== Material shown

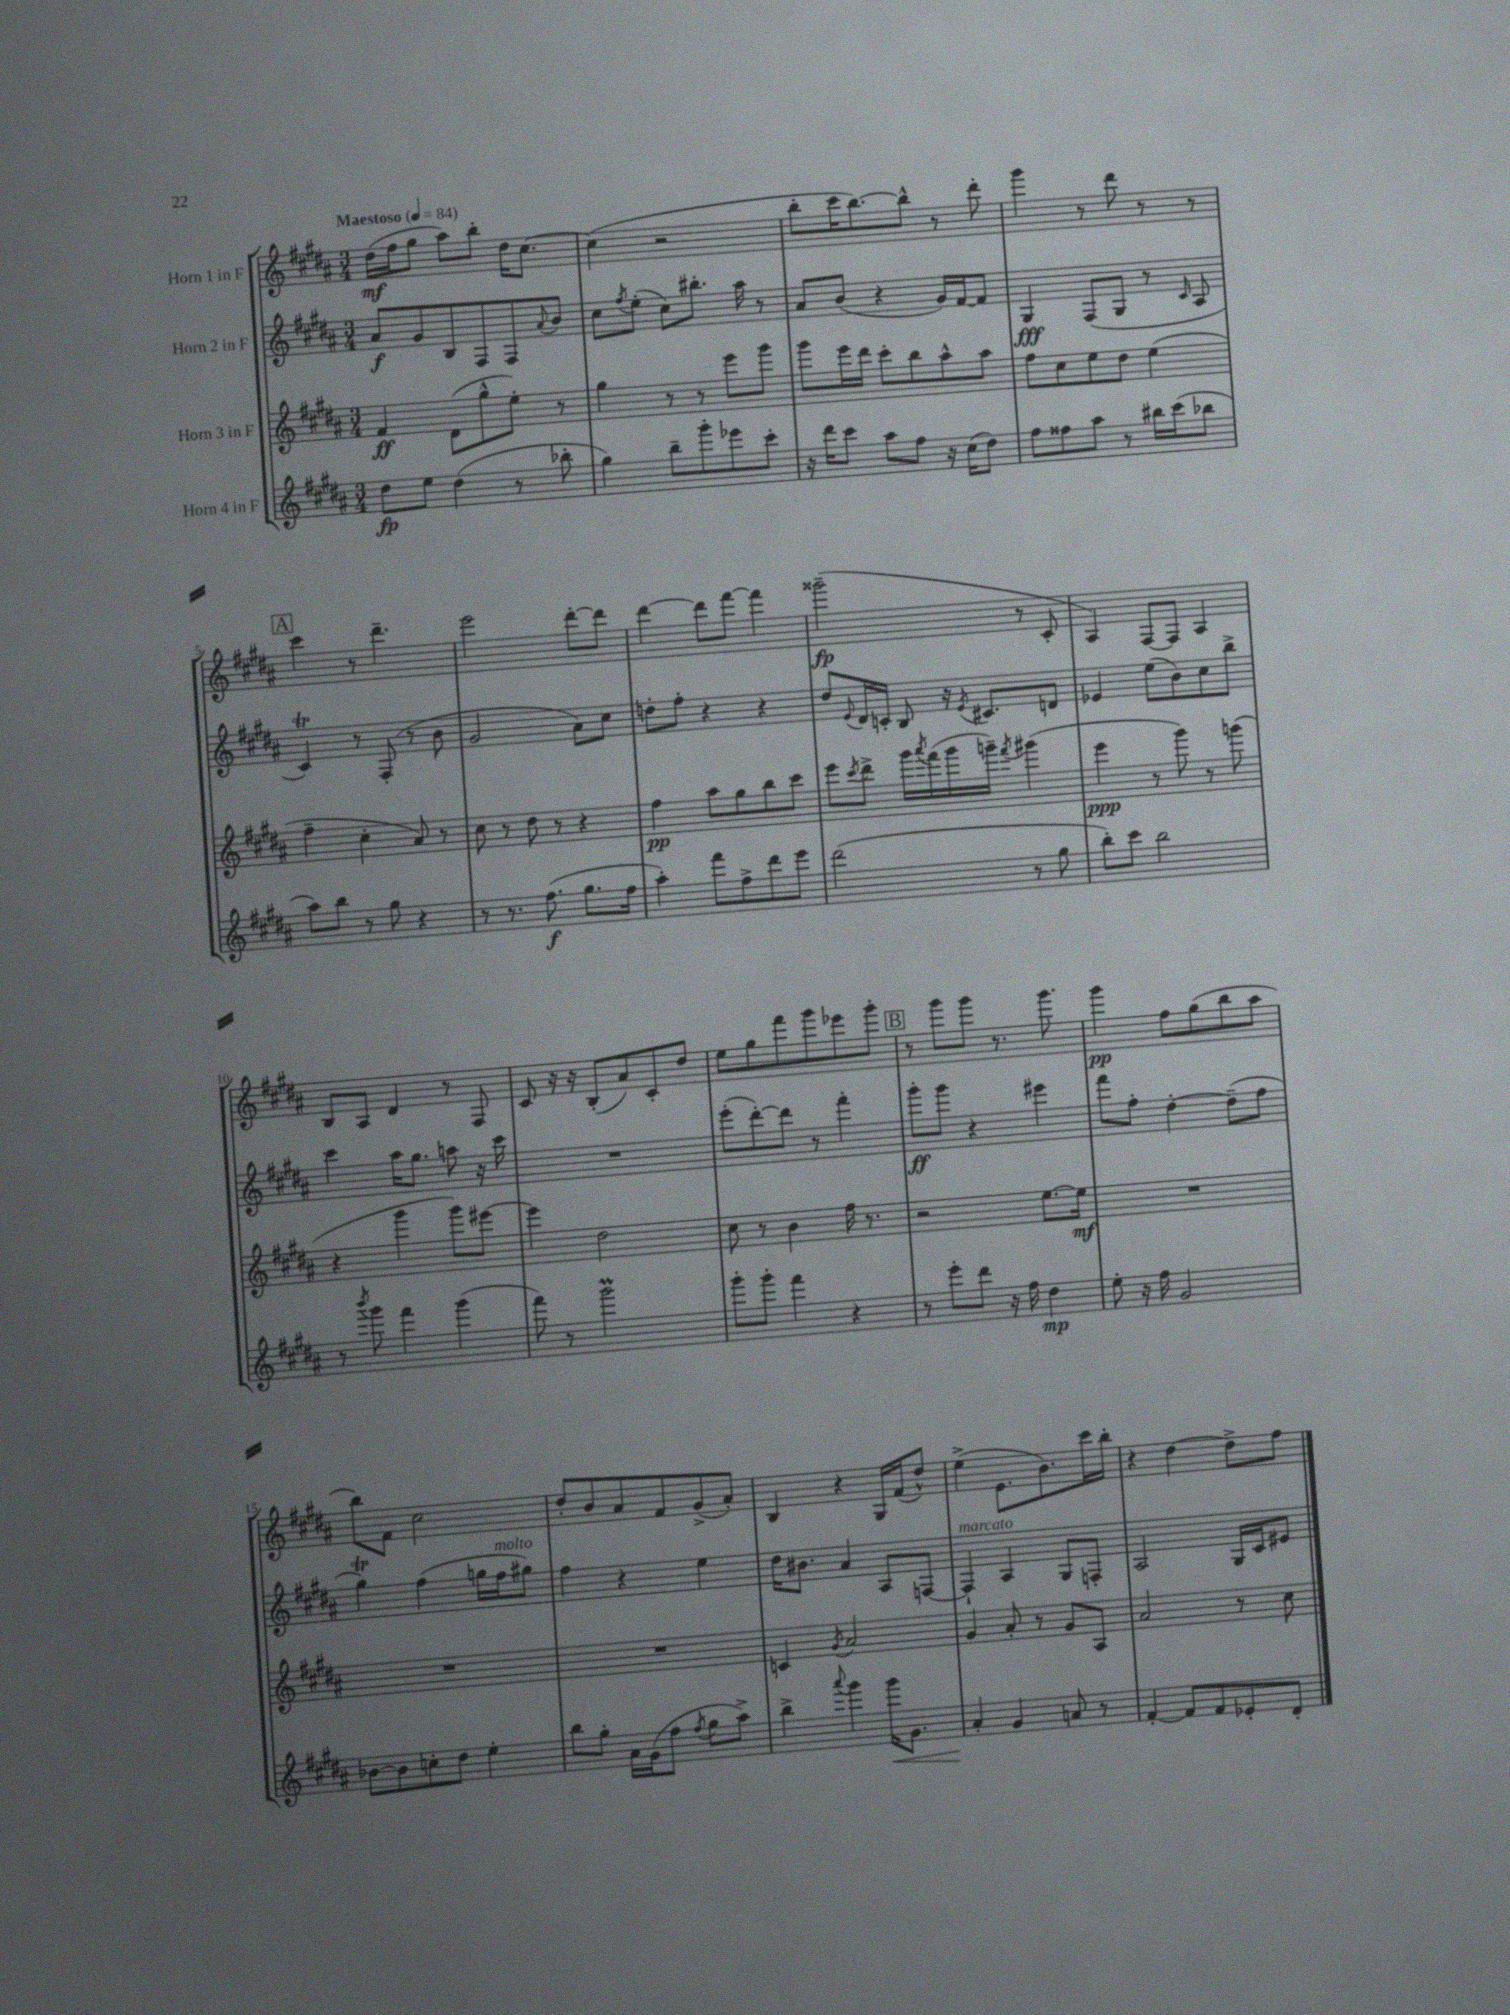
<<
\new StaffGroup <<
\new Staff = "s0" \with { instrumentName = "Horn 1 in F" } {
    \clef treble \key b \major \numericTimeSignature \time 3/4 \tempo "Maestoso" 4 = 84
    dis''16\mf( fis''16 gis''8 ais''8) b''8-. dis''16 cis''8.~ |
    cis''4( r2 |
    b''8-. cis'''16 b''8.~) b''8-^ r8 dis'''8-. |
    gis'''4 r8 dis'''8 r8 r8 |
    \mark \markup { \box "A" } cis'''4 r8 dis'''4.-- |
    e'''2 dis'''8~-. dis'''8 |
    dis'''4~ dis'''8 fis'''8~ fis'''4 |
    gisis'''2--\fp( r8 cis'8-. |
    ais4) fis8~ fis8 ais4 |
    b8 ais8 dis'4 r8 fis8 |
    cis'8 r16 r16 b8-.( ais'8) cis'8-. dis''8 |
    e''8 gis''8 fis'''8 gis'''8 ees'''8 gis'''8-. |
    \mark \markup { \box "B" } r8 gis'''8 gis'''8 r8. gis'''8. |
    gis'''4\pp fis''8 gis''8( b''8 ais''8 |
    b''8) fis'8 cis''2 |
    dis''8-. b'8 ais'8 fis'8 gis'8->( ais'8-.) |
    b4 r4 gis16 fis'16( dis''8-^) |
    e''4->( e'8. b'8.) cis'''16 b''16-. |
    r4 dis''4~ dis''8-> fis''8 \bar "|." |
}
\new Staff = "s1" \with { instrumentName = "Horn 2 in F" } {
    \clef treble \key b \major \numericTimeSignature \time 3/4
    ais'8\f gis'8 b8 fis8 fis8 \appoggiatura { ais'8 } b'8 |
    cis''8 \acciaccatura { fis''8 } e''8-.( cis''8) bis''8.-. ais''16 r8 |
    ais'8 b'8( r4 gis'16) fis'16~ fis'8 |
    gis4\fff fis8( gis8 r8 \grace { cis'16 } ais8 |
    \mark \markup { \box "A" } cis'4\trill) r8 fis8-.( r8 b'8 |
    gis'2 ais'8) cis''8 |
    d''8-. fis''8-. r4 r4 |
    dis''8 \appoggiatura { e'8 } dis'16 c'16-. b8 r16 \acciaccatura { e'8 } cis'8. d'8 |
    ees'4 e''8( b'8) cis''8 b''8-> |
    cis'''4 ais''16 gis''8. a''8 r16 cis'''16 |
    R2. |
    e'''8-.( dis'''8~-.) dis'''8 r8 fis'''4-. |
    \mark \markup { \box "B" } gis'''8-.\ff gis'''8 r4 eis'''4 |
    fis'''8 fis''8-. dis''4~-. dis''8--( fis''8 |
    gis''4\trill) fis''4( g''16 fis''16^\markup { \italic "molto" } gis''8) |
    fis''4 r4 e''4 |
    dis''16 bis'8. ais'4 ais8 f8~ |
    f4-!^\markup { \italic "marcato" } ais4 gis8 f8-. |
    ais2 gis16 cis'16 eis'8 \bar "|." |
}
\new Staff = "s2" \with { instrumentName = "Horn 3 in F" } {
    \clef treble \key b \major \numericTimeSignature \time 3/4
    fis'4\ff dis'8( gis''8-^ e''8-.) r8 |
    gis''4 r8 r8 e'''8 gis'''8 |
    gis'''8 e'''16 dis'''16 cis'''8-. b''8 ais''8-^ ais''8 |
    fis''8 cis''8 e''8 dis''8 e''4( |
    \mark \markup { \box "A" } fis''4-- cis''4-. ais'8) r8 |
    cis''8 r8 dis''8 r8 r4 |
    fis''4\pp ais''8 gis''8 b''8 cis'''8 |
    e'''8 \acciaccatura { cis'''8 } dis'''8-> gis'''16 \acciaccatura { ais'''8 } fis'''16( gis'''16 g'''16--) \acciaccatura { fis'''8 } gis'''4( |
    e'''4\ppp r8 gis'''8) r8 g'''8( |
    r4 gis'''4 gis'''8) eis'''8~ |
    eis'''4 dis''2 |
    cis''8 r8 b'4 fis''16 r8. |
    \mark \markup { \box "B" } r2 e''8.~ e''16\mf |
    R2. |
    R2. |
    R2. |
    c'4 \acciaccatura { gis'8 } ais'2 |
    gis'4 ais'8-. r8 gis'8 ais8 |
    ais'2 r8 cis''8 \bar "|." |
}
\new Staff = "s3" \with { instrumentName = "Horn 4 in F" } {
    \clef treble \key b \major \numericTimeSignature \time 3/4
    dis''8\fp e''8 dis''4( r8 bes''8-. |
    gis''4) b''8-- gis'''8-. ees'''8 cis'''8-. |
    r16 dis'''16 cis'''8 ais''8 fis''8 r16 cis''16( dis''8) |
    fis''8 fisis''8 ais''8 r8 bis''16 cis'''16( bes''8 |
    \mark \markup { \box "A" } ais''8) b''8 r8 gis''8 r4 |
    r8 r8. fis''8.\f( gis''8. fis''16 |
    ais''4-.) fis'''8 fis''8-> dis'''8 e'''8 |
    dis'''2( r8 gis''8 |
    b''8-.) cis'''8 b''2 |
    r8 \acciaccatura { b'''8 } gis'''8 fis'''4 gis'''4( |
    fis'''8) r8 gis'''2\prall |
    gis'''8-. gis'''8-. fis'''4 r4 |
    \mark \markup { \box "B" } r8 e'''8-. dis'''8 r16 fis''16 dis''4\mp |
    e''8-. r16 fis''16 gis'2 |
    bes'8~ bes'8 c''8-. dis''8 e''4-. |
    b''8 gis''8-. ais'16 gis'16( fis''8 \acciaccatura { fis''8 } gis''8 ais''8->) |
    b''4-> \appoggiatura { ais'''8 } gis'''4 gis'''16\< gis'8. |
    ais'4-.\! gis'4 a'8 r8 |
    fis'4~-. fis'8 fis'8 ees'8-. dis'8-. \bar "|." |
}
>>
>>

====

## Instruction:
Could you swap "Maestoso" for "Andante" in the records and give back all their lines with everything else unchanged, leaving out the pictures?

## Full answer:
<<
\new StaffGroup <<
\new Staff = "s0" \with { instrumentName = "Horn 1 in F" } {
    \clef treble \key b \major \numericTimeSignature \time 3/4 \tempo "Andante" 4 = 84
    dis''16\mf( fis''16 gis''8 ais''8) b''8-. dis''16 cis''8.~ |
    cis''4( r2 |
    b''8-. cis'''16 b''8.~) b''8-^ r8 dis'''8-. |
    gis'''4 r8 dis'''8 r8 r8 |
    \mark \markup { \box "A" } cis'''4 r8 dis'''4.-- |
    e'''2 dis'''8~-. dis'''8 |
    dis'''4~ dis'''8 fis'''8~ fis'''4 |
    gisis'''2--\fp( r8 cis'8-. |
    ais4) fis8~ fis8 ais4 |
    b8 ais8 dis'4 r8 fis8 |
    cis'8 r16 r16 b8-.( ais'8) cis'8-. dis''8 |
    e''8 gis''8 fis'''8 gis'''8 ees'''8 gis'''8-. |
    \mark \markup { \box "B" } r8 gis'''8 gis'''8 r8. gis'''8. |
    gis'''4\pp fis''8 gis''8( b''8 ais''8 |
    b''8) fis'8 cis''2 |
    dis''8-. b'8 ais'8 fis'8 gis'8->( ais'8-.) |
    b4 r4 gis16 fis'16( dis''8-^) |
    e''4->( e'8. b'8.) cis'''16 b''16-. |
    r4 dis''4~ dis''8-> fis''8 \bar "|." |
}
\new Staff = "s1" \with { instrumentName = "Horn 2 in F" } {
    \clef treble \key b \major \numericTimeSignature \time 3/4
    ais'8\f gis'8 b8 fis8 fis8 \appoggiatura { ais'8 } b'8 |
    cis''8 \acciaccatura { fis''8 } e''8-.( cis''8) bis''8.-. ais''16 r8 |
    ais'8 b'8( r4 gis'16) fis'16~ fis'8 |
    gis4\fff fis8( gis8 r8 \grace { cis'16 } ais8 |
    \mark \markup { \box "A" } cis'4\trill) r8 fis8-.( r8 b'8 |
    gis'2 ais'8) cis''8 |
    d''8-. fis''8-. r4 r4 |
    dis''8 \appoggiatura { e'8 } dis'16 c'16-. b8 r16 \acciaccatura { e'8 } cis'8. d'8 |
    ees'4 e''8( b'8) cis''8 b''8-> |
    cis'''4 ais''16 gis''8. a''8 r16 cis'''16 |
    R2. |
    e'''8-.( dis'''8~-.) dis'''8 r8 fis'''4-. |
    \mark \markup { \box "B" } gis'''8-.\ff gis'''8 r4 eis'''4 |
    fis'''8 fis''8-. dis''4~-. dis''8--( fis''8 |
    gis''4\trill) fis''4( g''16 fis''16^\markup { \italic "molto" } gis''8) |
    fis''4 r4 e''4 |
    dis''16 bis'8. ais'4 ais8 f8~ |
    f4-!^\markup { \italic "marcato" } ais4 gis8 f8-. |
    ais2 gis16 cis'16 eis'8 \bar "|." |
}
\new Staff = "s2" \with { instrumentName = "Horn 3 in F" } {
    \clef treble \key b \major \numericTimeSignature \time 3/4
    fis'4\ff dis'8( gis''8-^ e''8-.) r8 |
    gis''4 r8 r8 e'''8 gis'''8 |
    gis'''8 e'''16 dis'''16 cis'''8-. b''8 ais''8-^ ais''8 |
    fis''8 cis''8 e''8 dis''8 e''4( |
    \mark \markup { \box "A" } fis''4-- cis''4-. ais'8) r8 |
    cis''8 r8 dis''8 r8 r4 |
    fis''4\pp ais''8 gis''8 b''8 cis'''8 |
    e'''8 \acciaccatura { cis'''8 } dis'''8-> gis'''16 \acciaccatura { ais'''8 } fis'''16( gis'''16 g'''16--) \acciaccatura { fis'''8 } gis'''4( |
    e'''4\ppp r8 gis'''8) r8 g'''8( |
    r4 gis'''4 gis'''8) eis'''8~ |
    eis'''4 dis''2 |
    cis''8 r8 b'4 fis''16 r8. |
    \mark \markup { \box "B" } r2 e''8.~ e''16\mf |
    R2. |
    R2. |
    R2. |
    c'4 \acciaccatura { gis'8 } ais'2 |
    gis'4 ais'8-. r8 gis'8 ais8 |
    ais'2 r8 cis''8 \bar "|." |
}
\new Staff = "s3" \with { instrumentName = "Horn 4 in F" } {
    \clef treble \key b \major \numericTimeSignature \time 3/4
    dis''8\fp e''8 dis''4( r8 bes''8-. |
    gis''4) b''8-- gis'''8-. ees'''8 cis'''8-. |
    r16 dis'''16 cis'''8 ais''8 fis''8 r16 cis''16( dis''8) |
    fis''8 fisis''8 ais''8 r8 bis''16 cis'''16( bes''8 |
    \mark \markup { \box "A" } ais''8) b''8 r8 gis''8 r4 |
    r8 r8. fis''8.\f( gis''8. fis''16 |
    ais''4-.) fis'''8 fis''8-> dis'''8 e'''8 |
    dis'''2( r8 gis''8 |
    b''8-.) cis'''8 b''2 |
    r8 \acciaccatura { b'''8 } gis'''8 fis'''4 gis'''4( |
    fis'''8) r8 gis'''2\prall |
    gis'''8-. gis'''8-. fis'''4 r4 |
    \mark \markup { \box "B" } r8 e'''8-. dis'''8 r16 fis''16 dis''4\mp |
    e''8-. r16 fis''16 gis'2 |
    bes'8~ bes'8 c''8-. dis''8 e''4-. |
    b''8 gis''8-. ais'16 gis'16( fis''8 \acciaccatura { fis''8 } gis''8 ais''8->) |
    b''4-> \appoggiatura { ais'''8 } gis'''4 gis'''16\< gis'8. |
    ais'4-.\! gis'4 a'8 r8 |
    fis'4~-. fis'8 fis'8 ees'8-. dis'8-. \bar "|." |
}
>>
>>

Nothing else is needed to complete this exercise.